* TASK *
An image-free, exact copy of the records below is required.

-------- MATERIAL PROVIDED

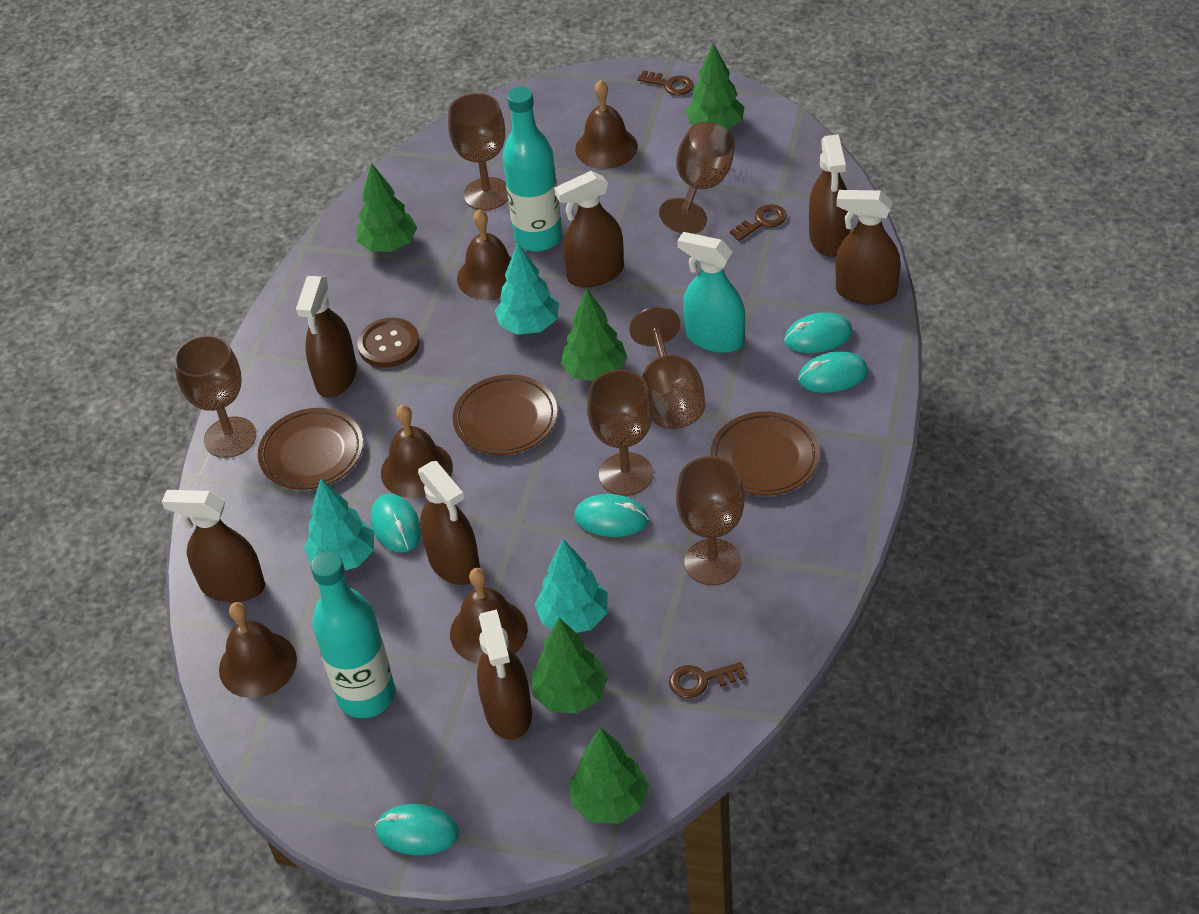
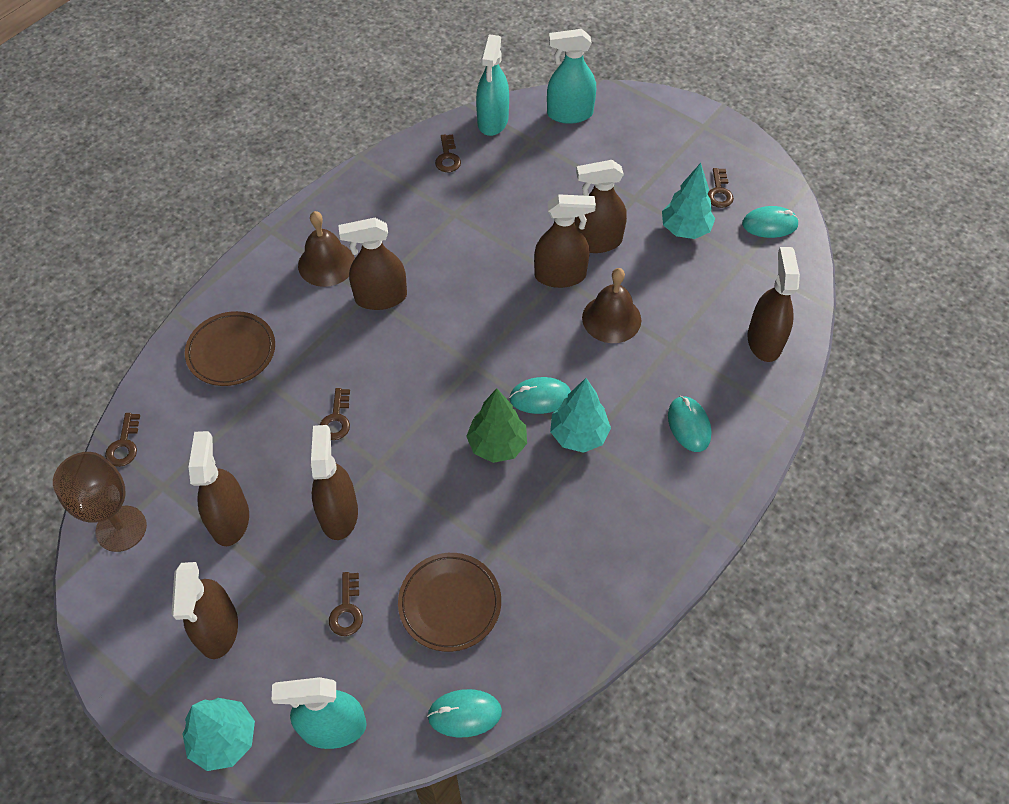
brown bell: 5 -> 2
brown button: 1 -> 0
brown goblet: 6 -> 1
brown key: 3 -> 5
brown plate: 3 -> 2
green tree: 5 -> 1
turquoise bottle: 2 -> 0
turquoise mouse: 5 -> 4
turquoise spray bottle: 1 -> 3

----------------

* REPLY TO THE TASK *
brown bell: 5 -> 2
brown button: 1 -> 0
brown goblet: 6 -> 1
brown key: 3 -> 5
brown plate: 3 -> 2
green tree: 5 -> 1
turquoise bottle: 2 -> 0
turquoise mouse: 5 -> 4
turquoise spray bottle: 1 -> 3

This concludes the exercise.